YOUR TASK: Which of the lines below include "turquoise"? Each one should be copied out.

DATA SHOWN:
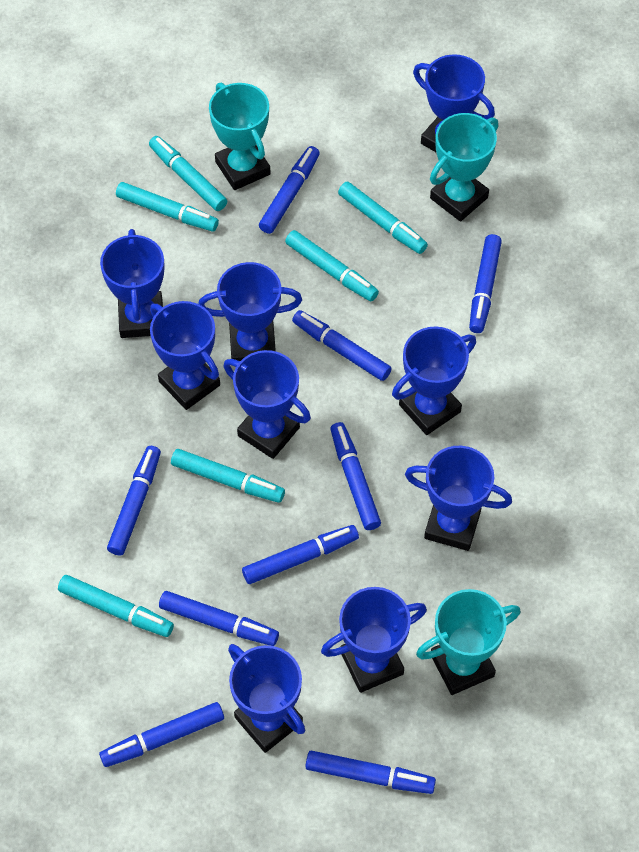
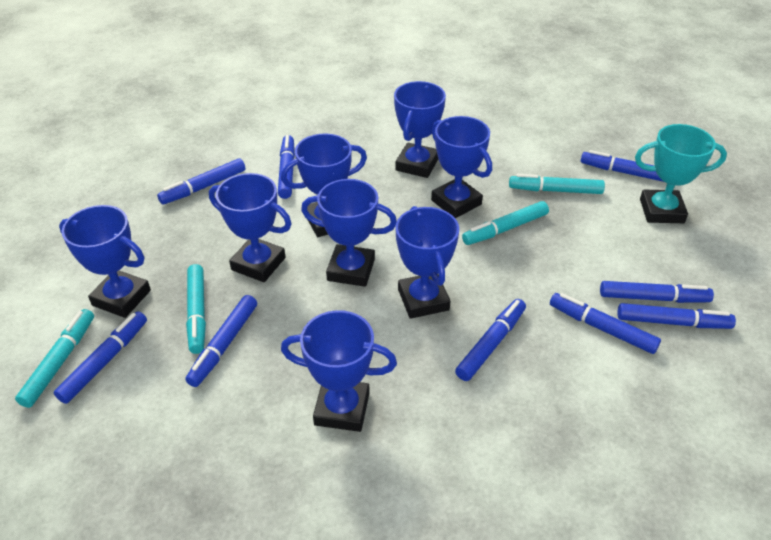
blue trophy: 9 -> 8
turquoise marker: 6 -> 4
turquoise trophy: 3 -> 1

YOUR RESPONSE:
turquoise marker: 6 -> 4
turquoise trophy: 3 -> 1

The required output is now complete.